### Activity:
Report each line of the data below in which "none" appears.

Segment Open

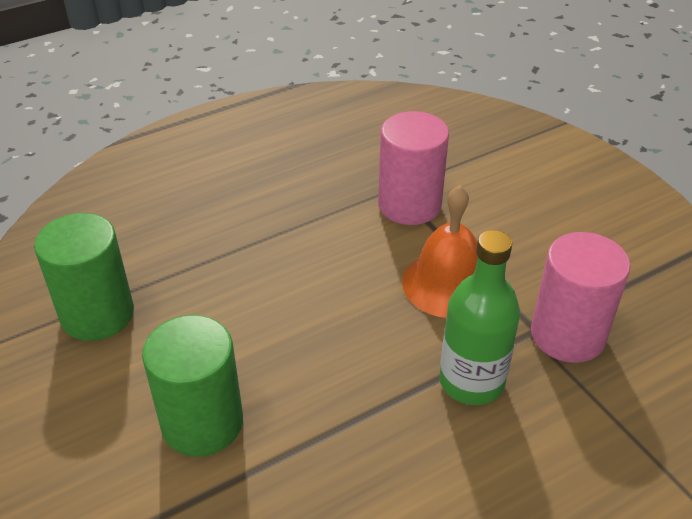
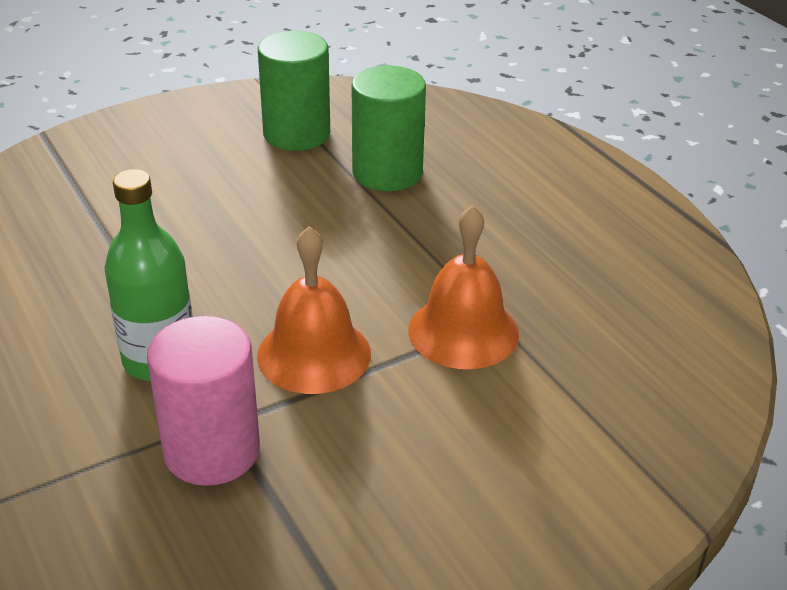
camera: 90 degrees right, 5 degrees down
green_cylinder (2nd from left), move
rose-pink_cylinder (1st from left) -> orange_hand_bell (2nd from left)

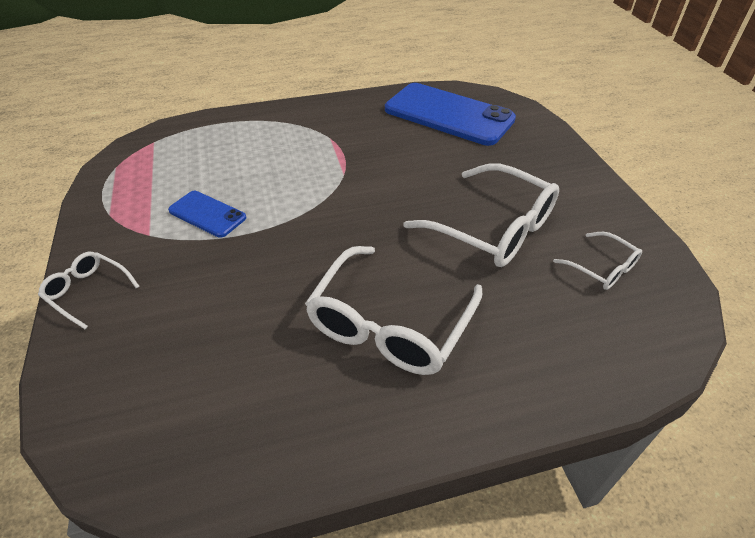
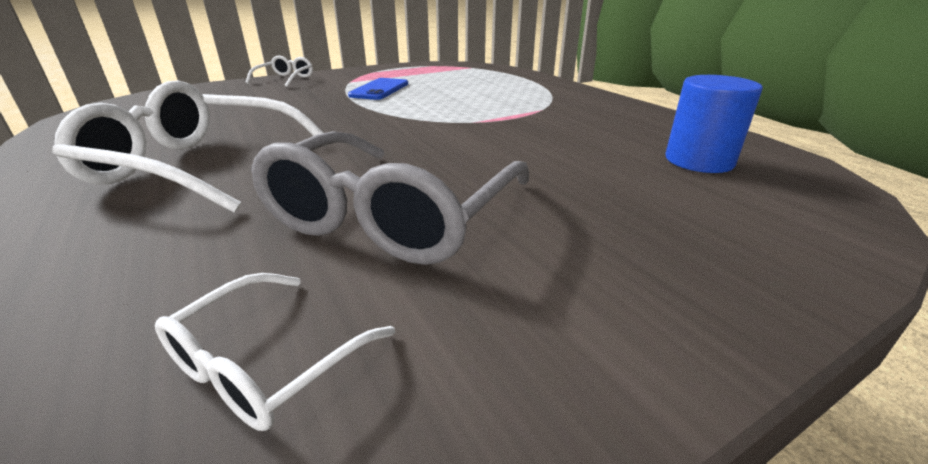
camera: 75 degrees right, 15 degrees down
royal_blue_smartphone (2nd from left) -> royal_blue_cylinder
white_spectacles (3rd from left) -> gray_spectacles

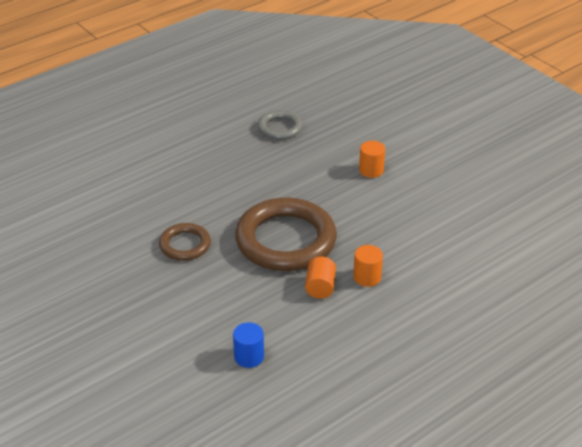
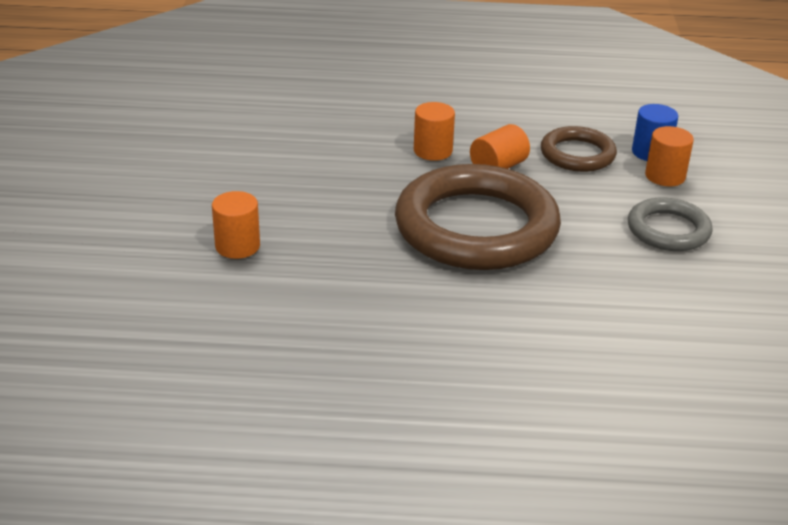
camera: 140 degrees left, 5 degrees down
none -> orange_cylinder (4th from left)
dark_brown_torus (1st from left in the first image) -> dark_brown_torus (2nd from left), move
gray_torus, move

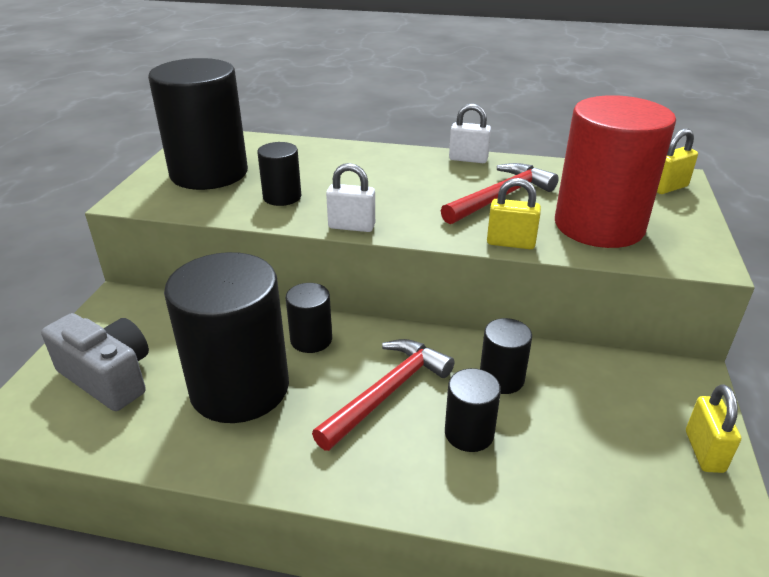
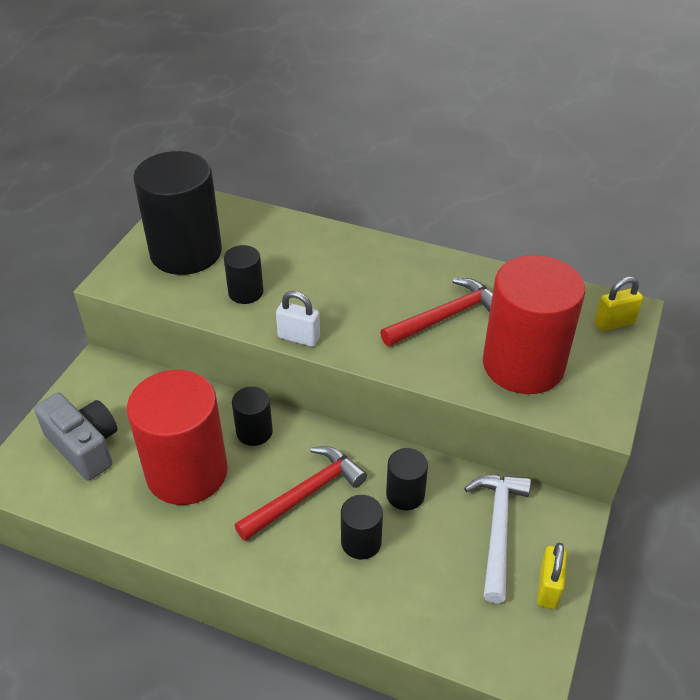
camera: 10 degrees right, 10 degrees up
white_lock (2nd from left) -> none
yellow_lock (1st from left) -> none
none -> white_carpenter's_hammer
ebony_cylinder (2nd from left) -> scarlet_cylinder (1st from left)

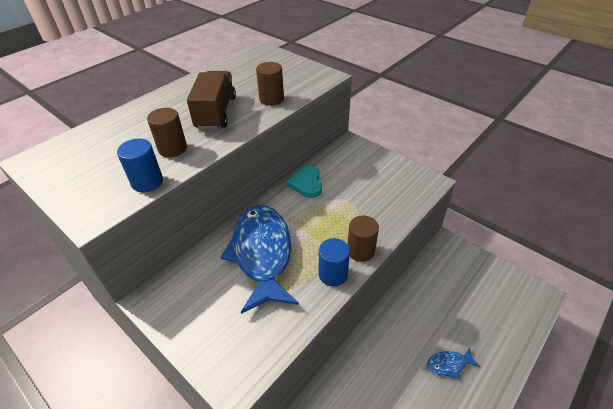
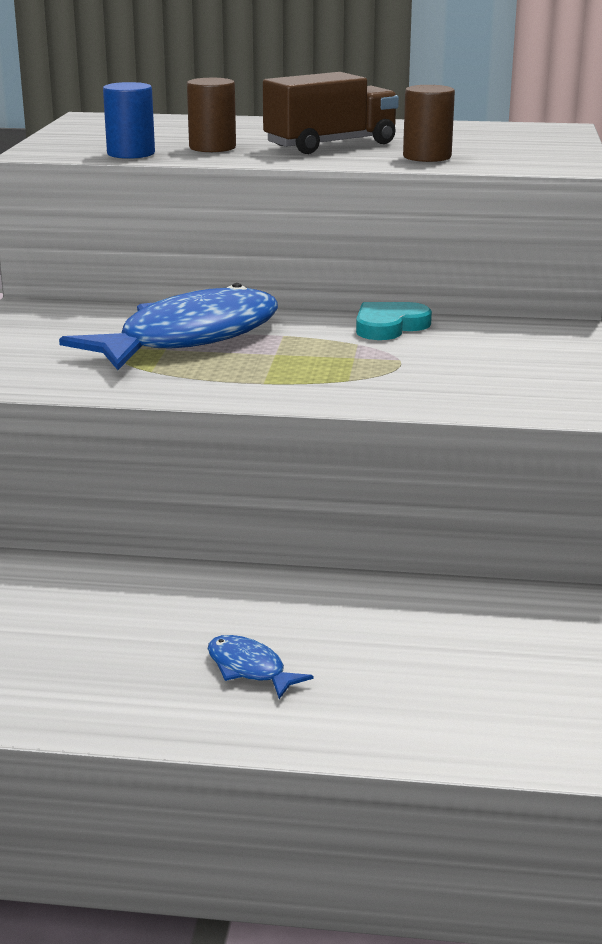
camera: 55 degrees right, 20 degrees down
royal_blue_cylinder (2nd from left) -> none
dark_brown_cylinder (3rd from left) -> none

Segment Closed

### Answer box:
none -> orange_cylinder (4th from left)
white_lock (2nd from left) -> none
yellow_lock (1st from left) -> none
none -> white_carpenter's_hammer
royal_blue_cylinder (2nd from left) -> none
dark_brown_cylinder (3rd from left) -> none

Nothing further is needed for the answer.